_Exercise details_.
Would you copy every record exactly as it stands and drop the pictures?

_Data shown_.
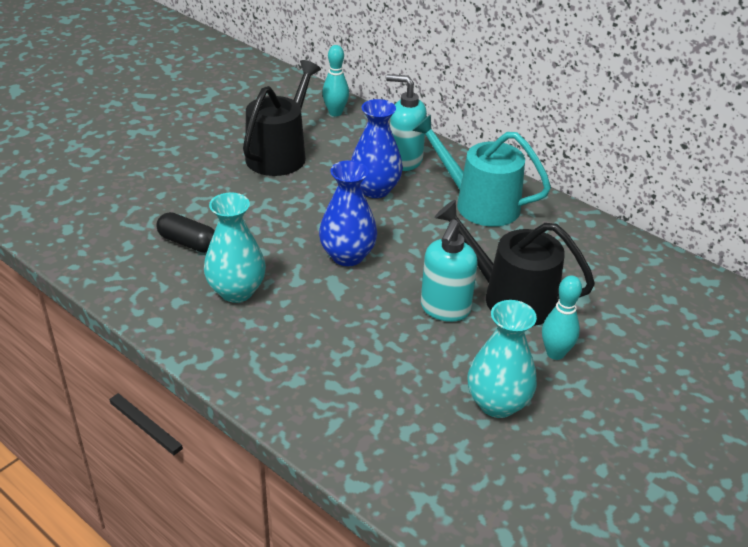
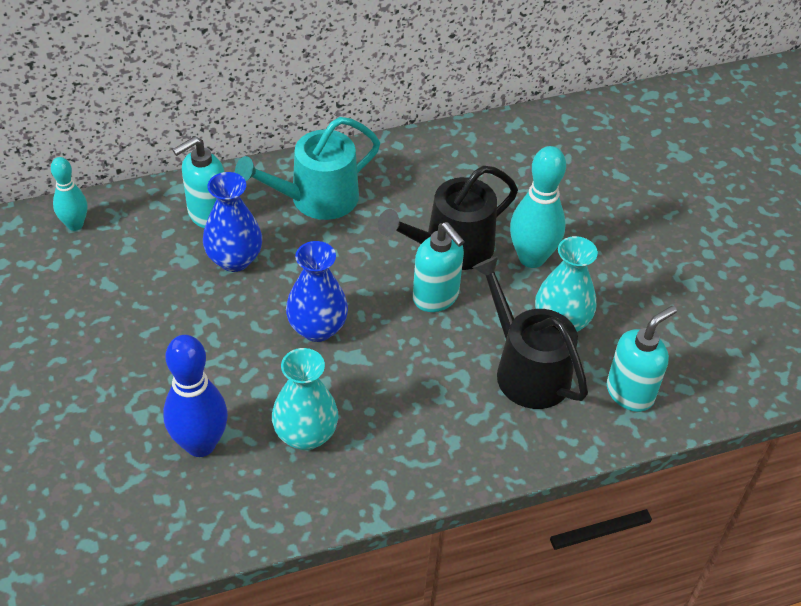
camera: 60 degrees left, 10 degrees up
black capsule [156,212,215,253] -> blue bowling pin [163,335,228,457]
black watering can [243,60,321,176] -> black watering can moved to [472,256,588,409]
turquoise bowling pin [542,275,582,360] -> turquoise bowling pin [510,146,566,268], size x1.63
none -> turquoise soap dispenser [607,306,677,412]

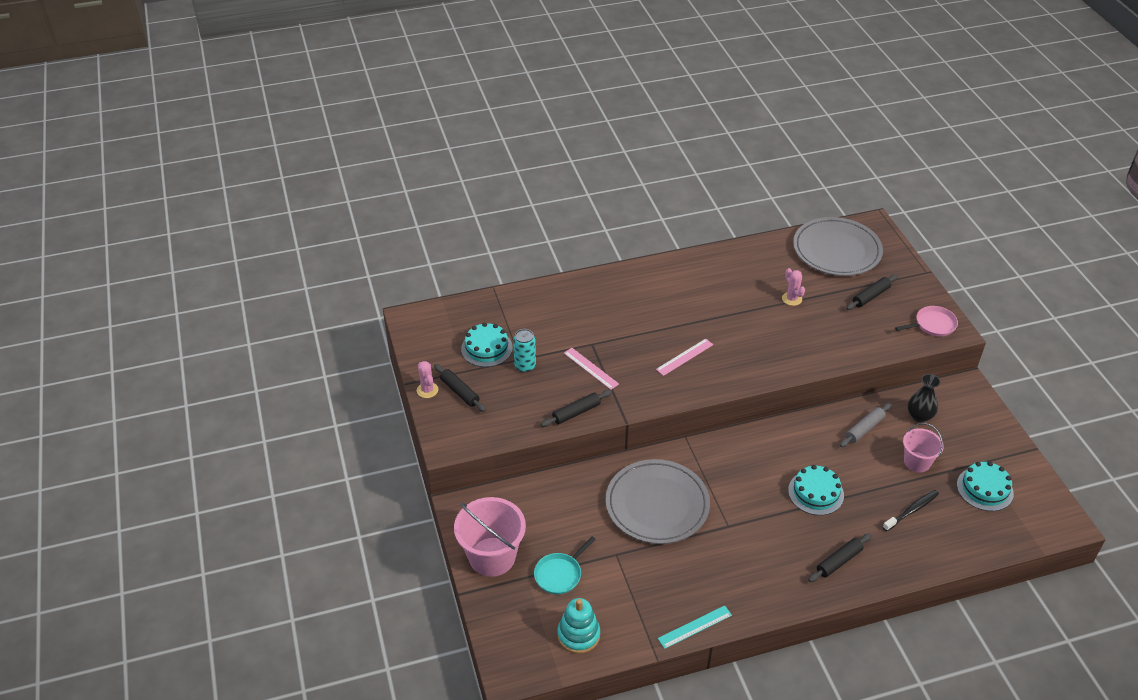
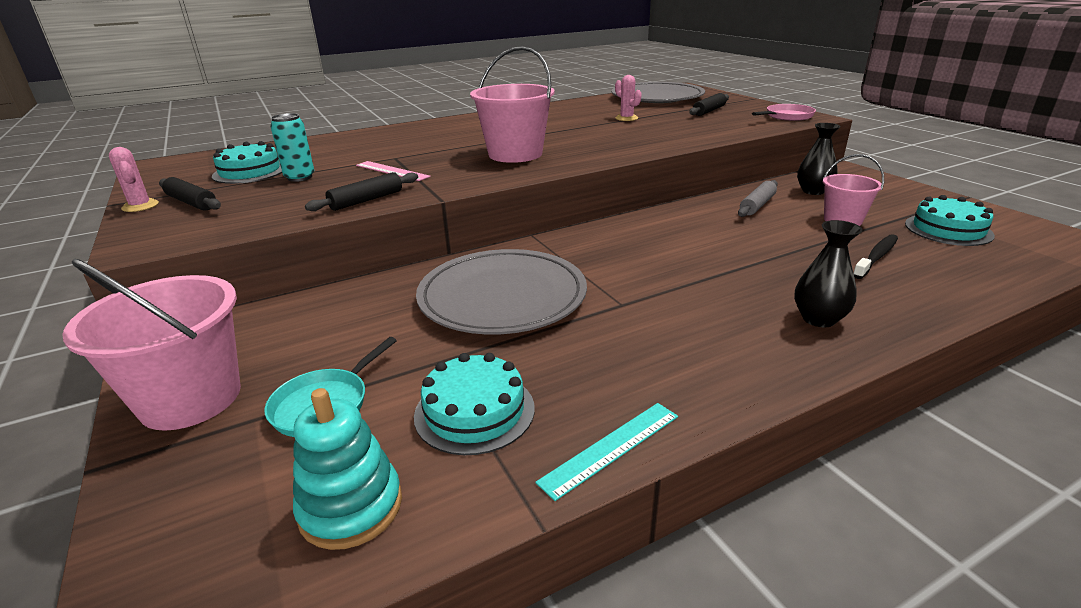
camera: 10 degrees left, 15 degrees down
pink ruler [656,339,713,376] -> pink bucket [470,46,555,163]
turquoise cake [788,465,844,515] -> turquoise cake moved to [414,353,535,455]
black rolling pin [808,533,872,582] -> black vase [794,220,863,327]

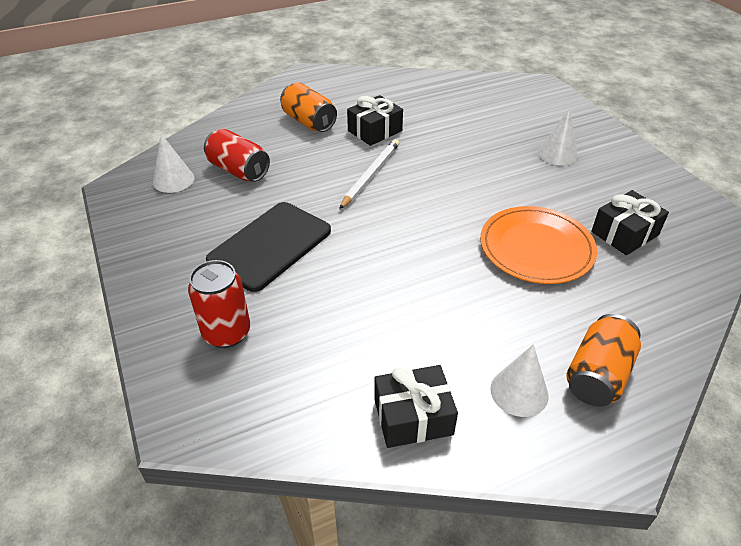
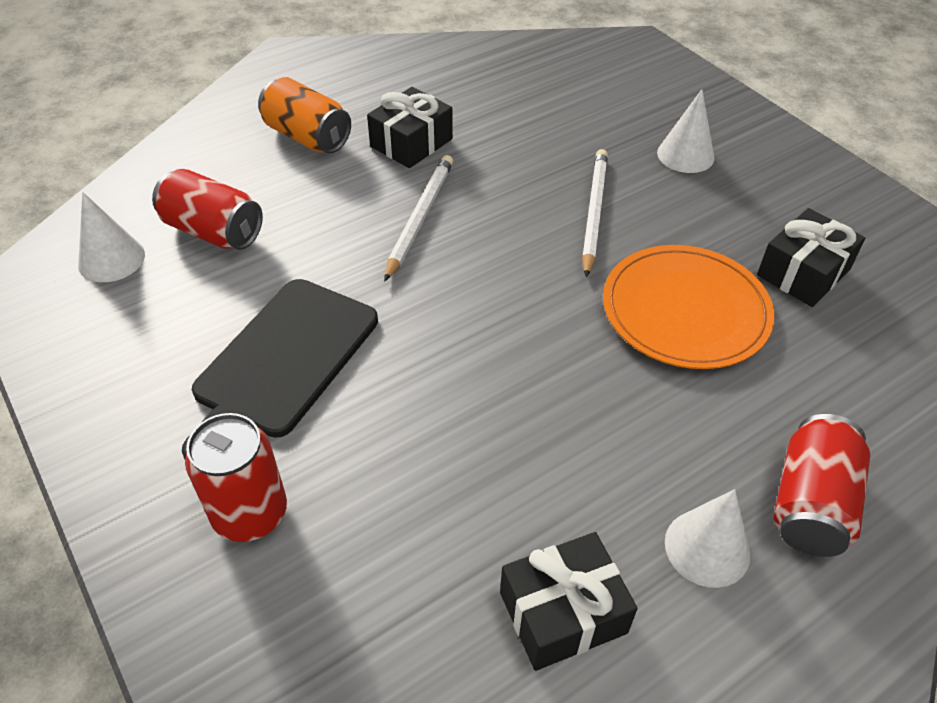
camera: 10 degrees left, 5 degrees up
orange can [567,314,641,407] -> red can [774,414,871,557]
none -> white pencil [582,149,608,278]

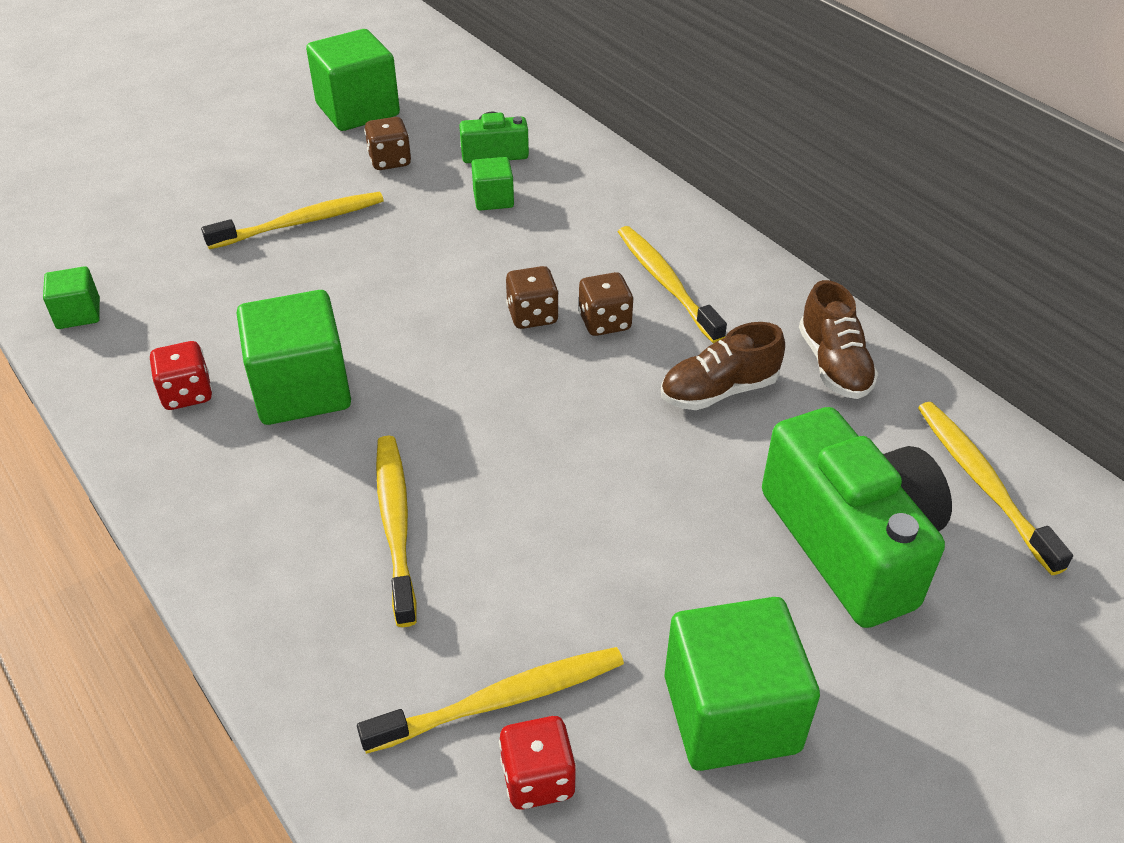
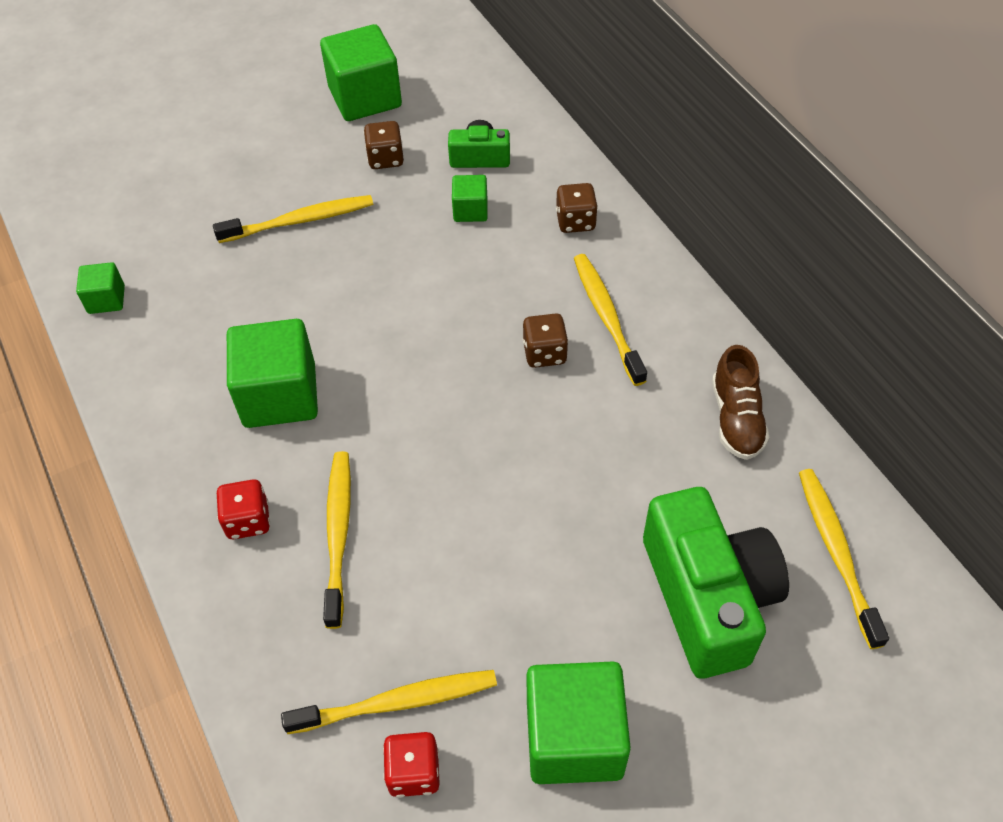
camera: 10 degrees right, 10 degrees up
red dice [150,341,213,410] -> red dice moved to [217,479,270,539]
brown dice [506,266,559,329] -> brown dice moved to [556,183,598,233]
brown shoe [661,322,785,410] -> none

_Answer section_.
camera: 60 degrees left, 10 degrees up
black capsule [156,212,215,253] -> blue bowling pin [163,335,228,457]
black watering can [243,60,321,176] -> black watering can moved to [472,256,588,409]
turquoise bowling pin [542,275,582,360] -> turquoise bowling pin [510,146,566,268], size x1.63
none -> turquoise soap dispenser [607,306,677,412]

camera: 10 degrees left, 15 degrees down
pink ruler [656,339,713,376] -> pink bucket [470,46,555,163]
turquoise cake [788,465,844,515] -> turquoise cake moved to [414,353,535,455]
black rolling pin [808,533,872,582] -> black vase [794,220,863,327]

camera: 10 degrees left, 5 degrees up
orange can [567,314,641,407] -> red can [774,414,871,557]
none -> white pencil [582,149,608,278]

camera: 10 degrees right, 10 degrees up
red dice [150,341,213,410] -> red dice moved to [217,479,270,539]
brown dice [506,266,559,329] -> brown dice moved to [556,183,598,233]
brown shoe [661,322,785,410] -> none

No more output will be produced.